--- RECORDS ---
☆ ☆ ☆ ☆ ☆ ☆ ☆

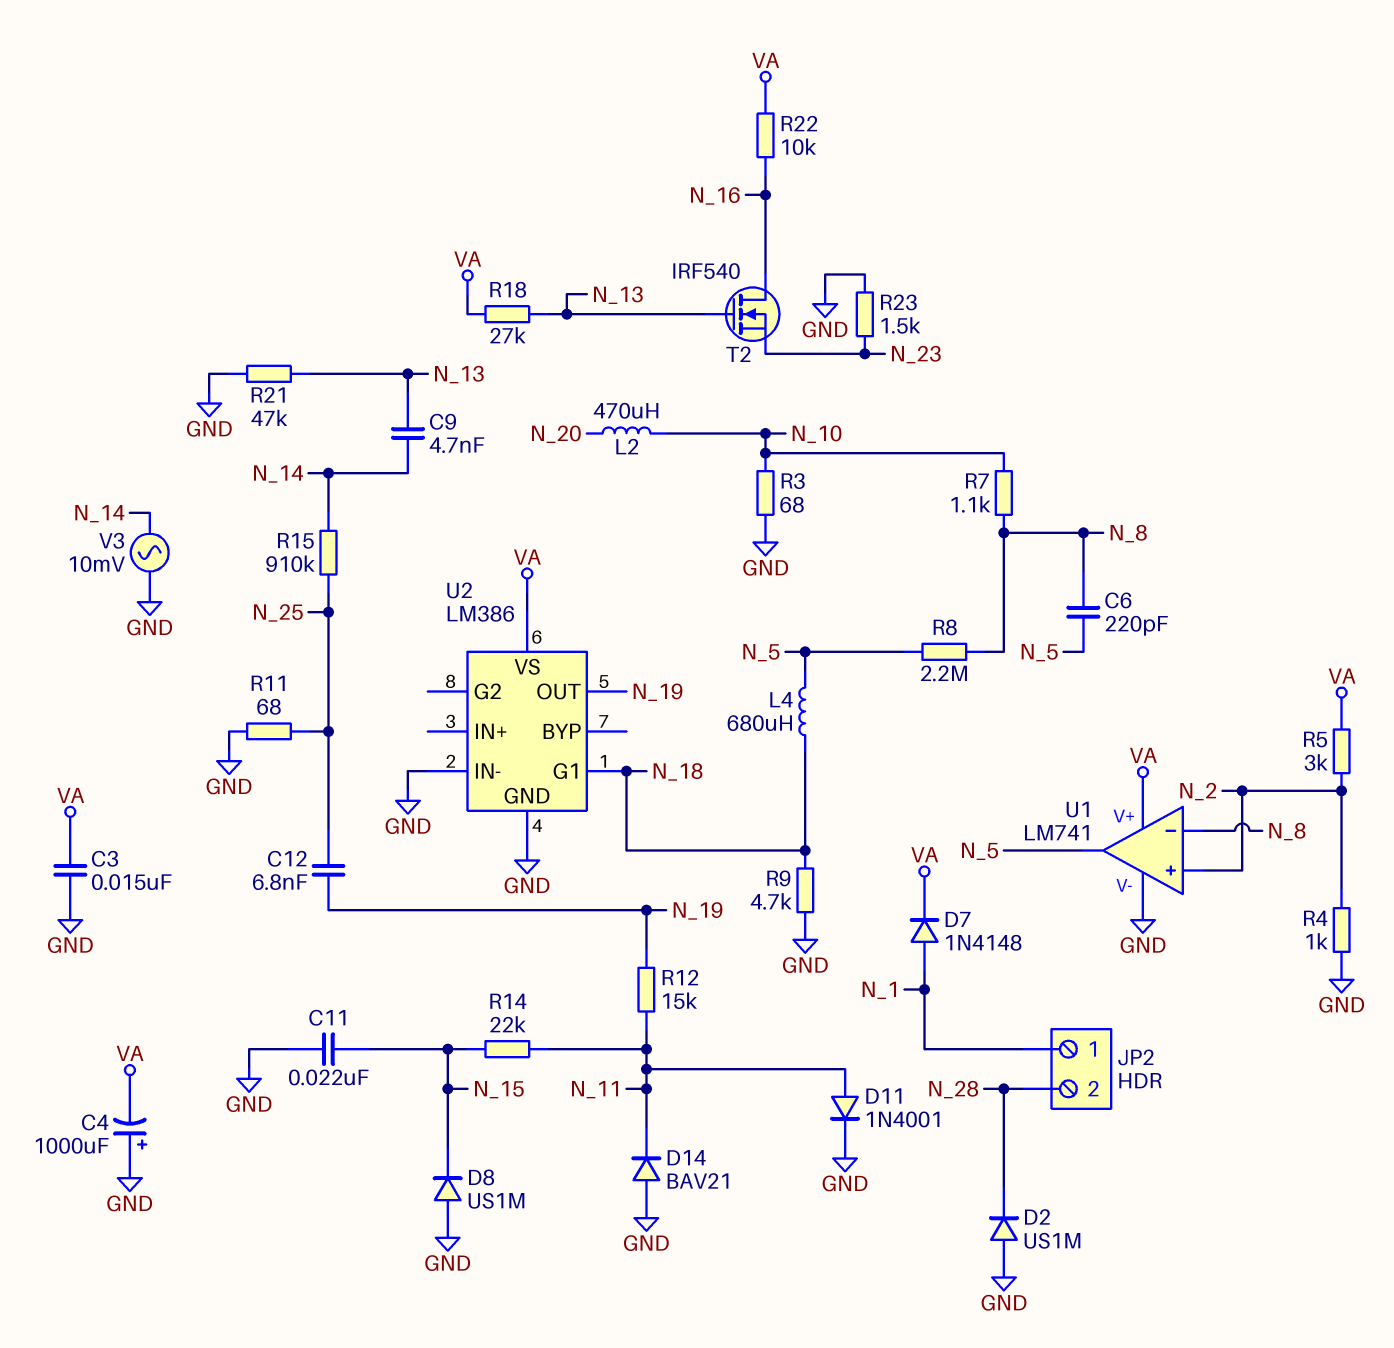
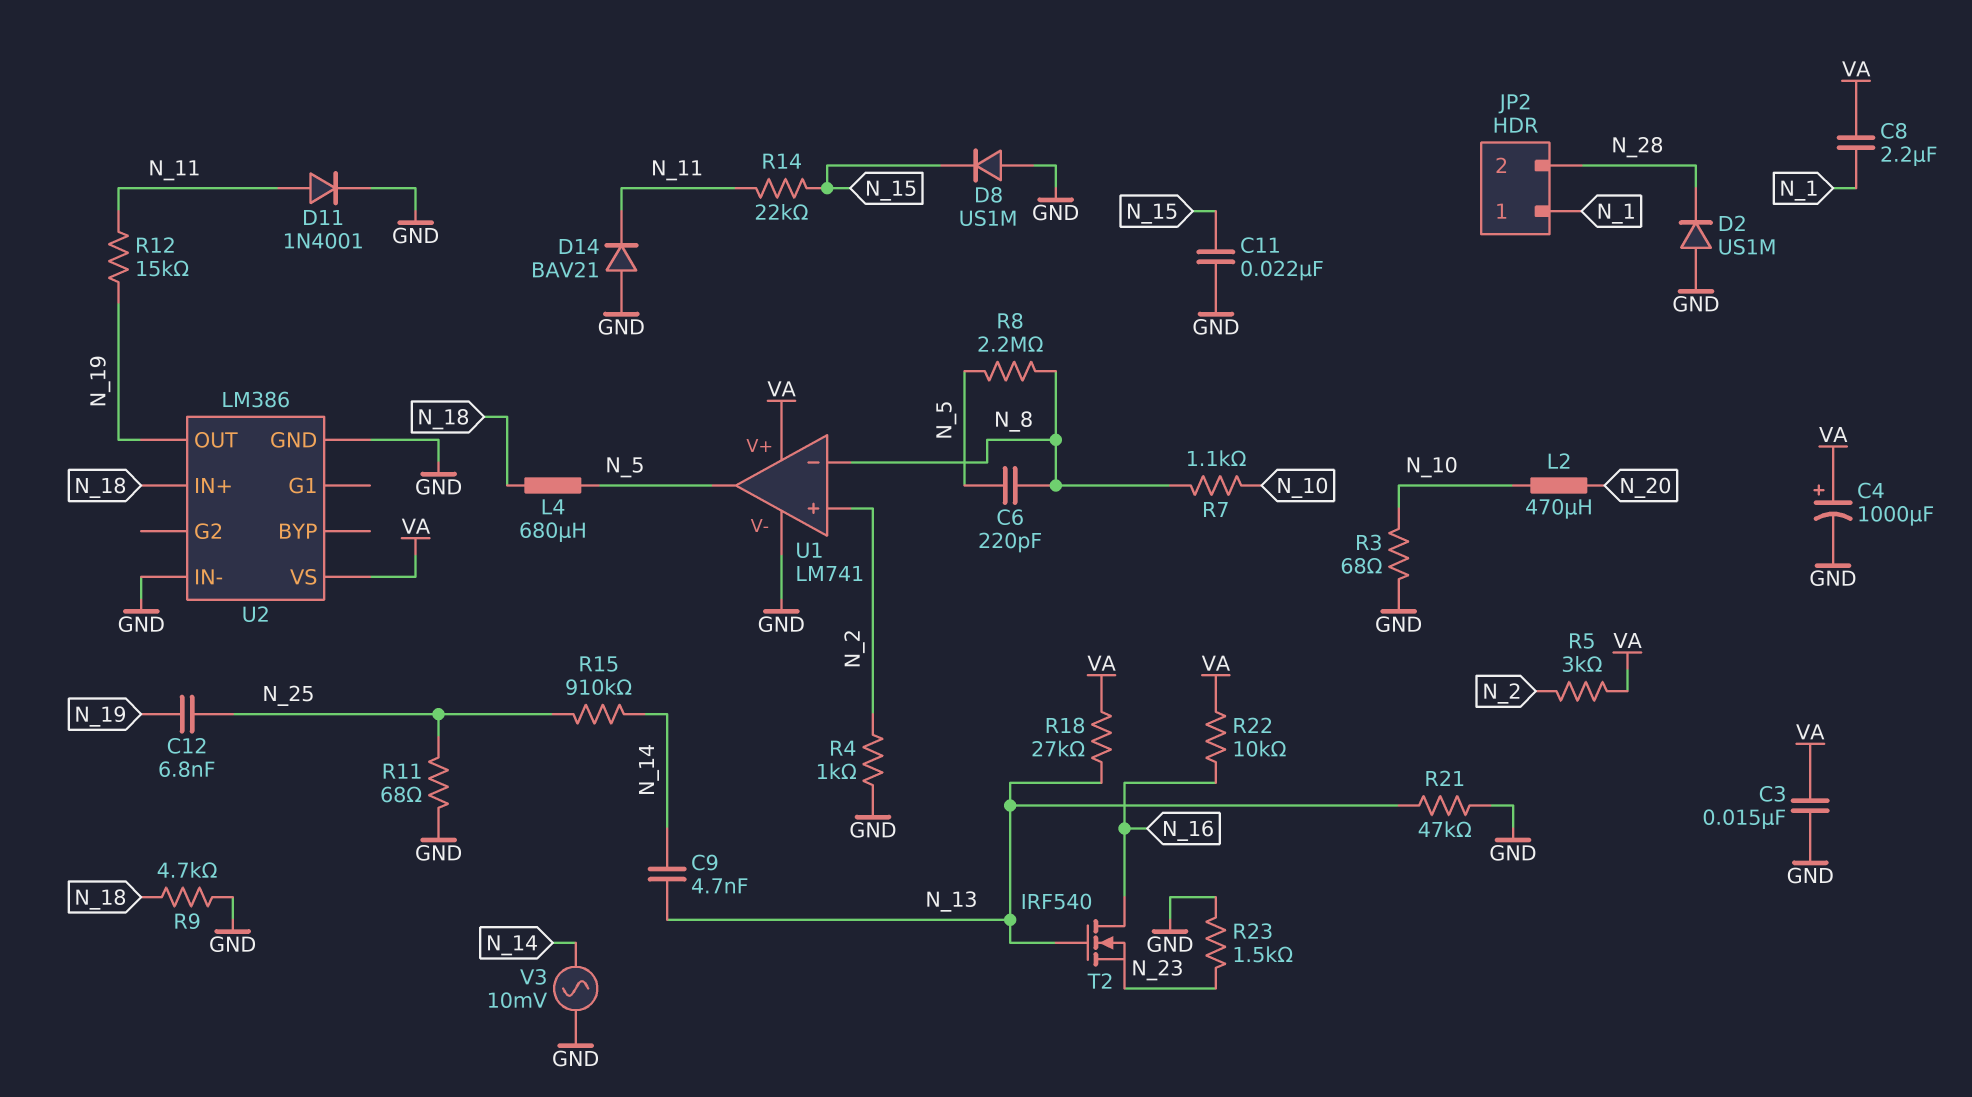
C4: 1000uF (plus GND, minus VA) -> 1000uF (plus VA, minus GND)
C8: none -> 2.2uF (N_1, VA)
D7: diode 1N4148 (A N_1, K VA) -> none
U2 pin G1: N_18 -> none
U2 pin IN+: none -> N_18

☆ ☆ ☆ ☆ ☆ ☆ ☆

--- EXERCISE DESCRIPTION ---
Output all of the listing above, exactly as given, but without its pictures.

--- ANSWER TO THIS TASK ---
C4: 1000uF (plus GND, minus VA) -> 1000uF (plus VA, minus GND)
C8: none -> 2.2uF (N_1, VA)
D7: diode 1N4148 (A N_1, K VA) -> none
U2 pin G1: N_18 -> none
U2 pin IN+: none -> N_18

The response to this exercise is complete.